→ **WHAT TO PRODUCE**
Only the pictures should be left out; write out all other data exactly.

→ **DATA EXTRACT**
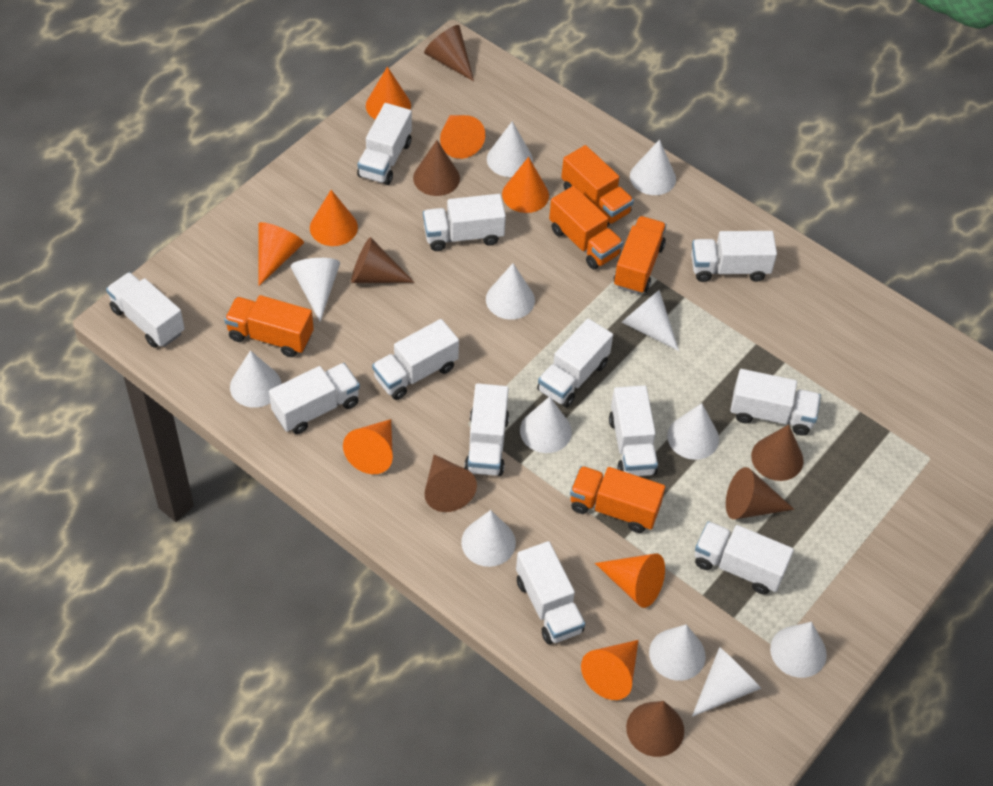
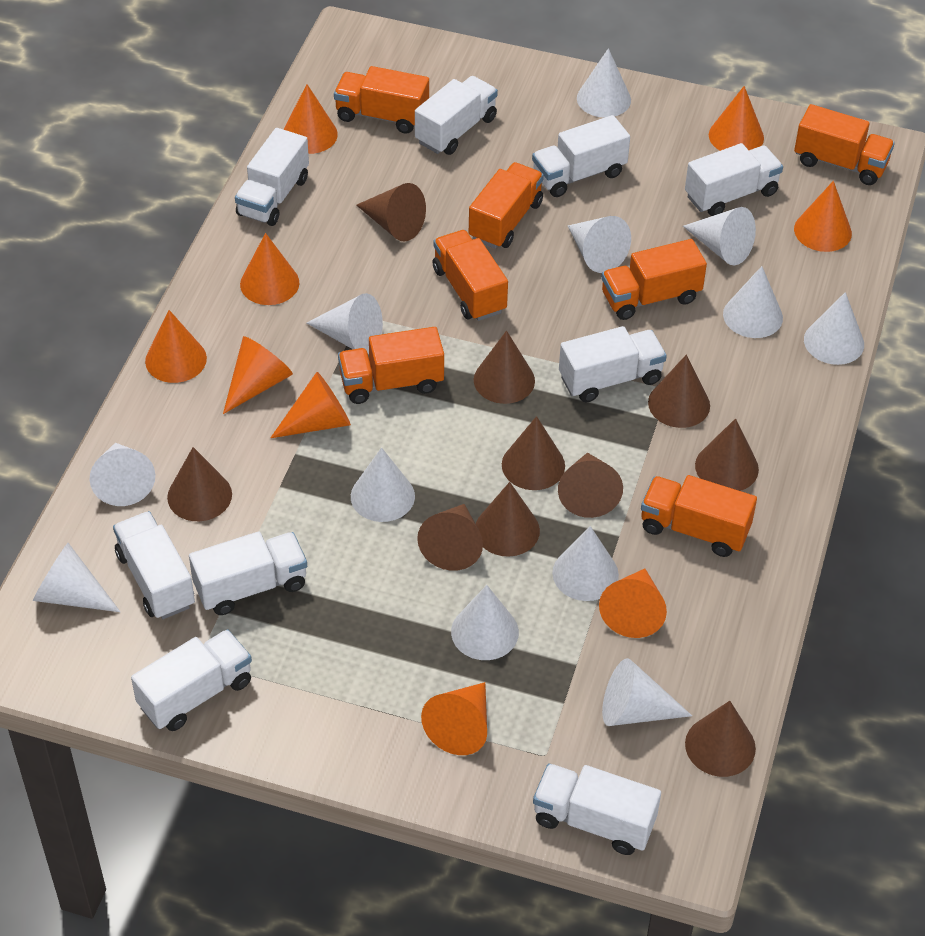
brown cone: 7 -> 10
orange cone: 8 -> 9
orange truck: 5 -> 7
white truck: 12 -> 9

→ **ANSWER TO THIS PROBLEM**
brown cone: 7 -> 10
orange cone: 8 -> 9
orange truck: 5 -> 7
white truck: 12 -> 9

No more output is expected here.